* _Material provided_:
════════

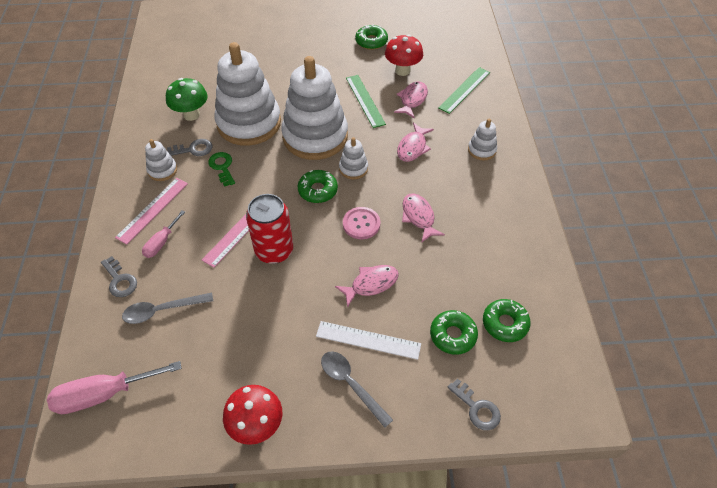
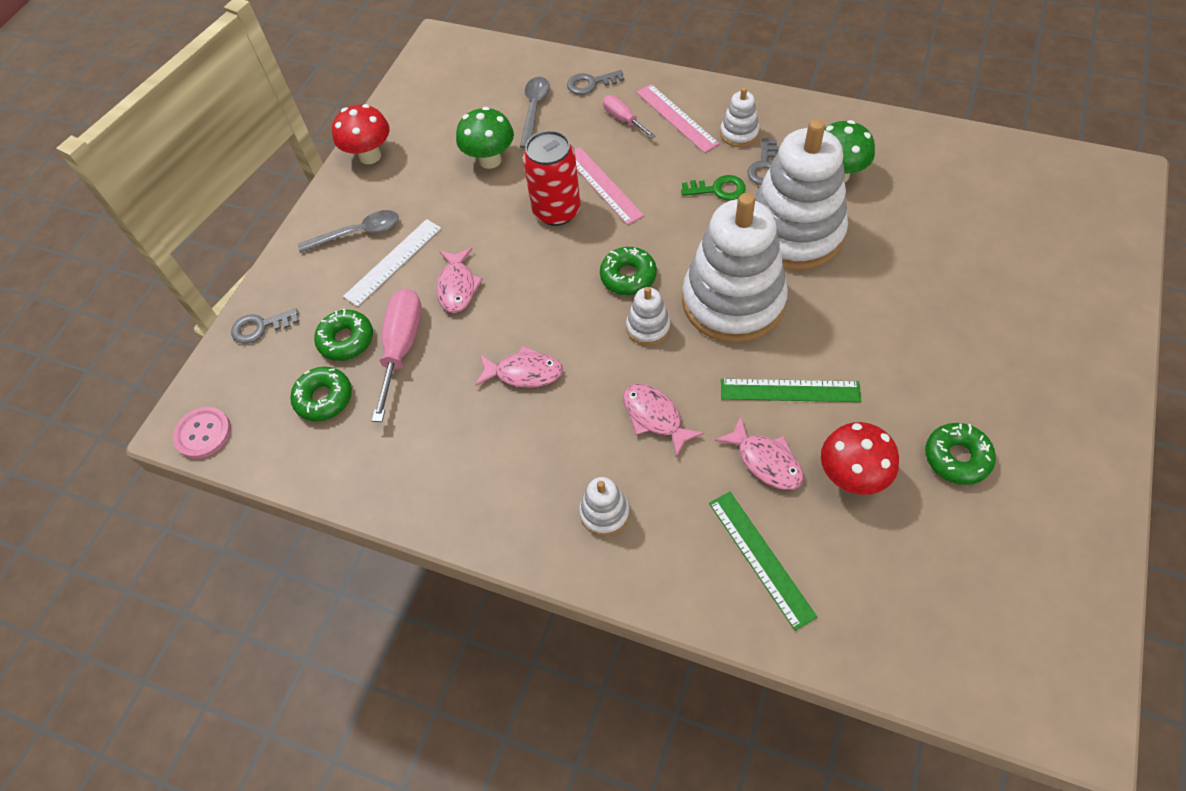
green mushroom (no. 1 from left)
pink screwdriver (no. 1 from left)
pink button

════════

With the pictures removed, set down the entire listing exactly.

* _Written solution_:
green mushroom (no. 1 from left)
pink screwdriver (no. 1 from left)
pink button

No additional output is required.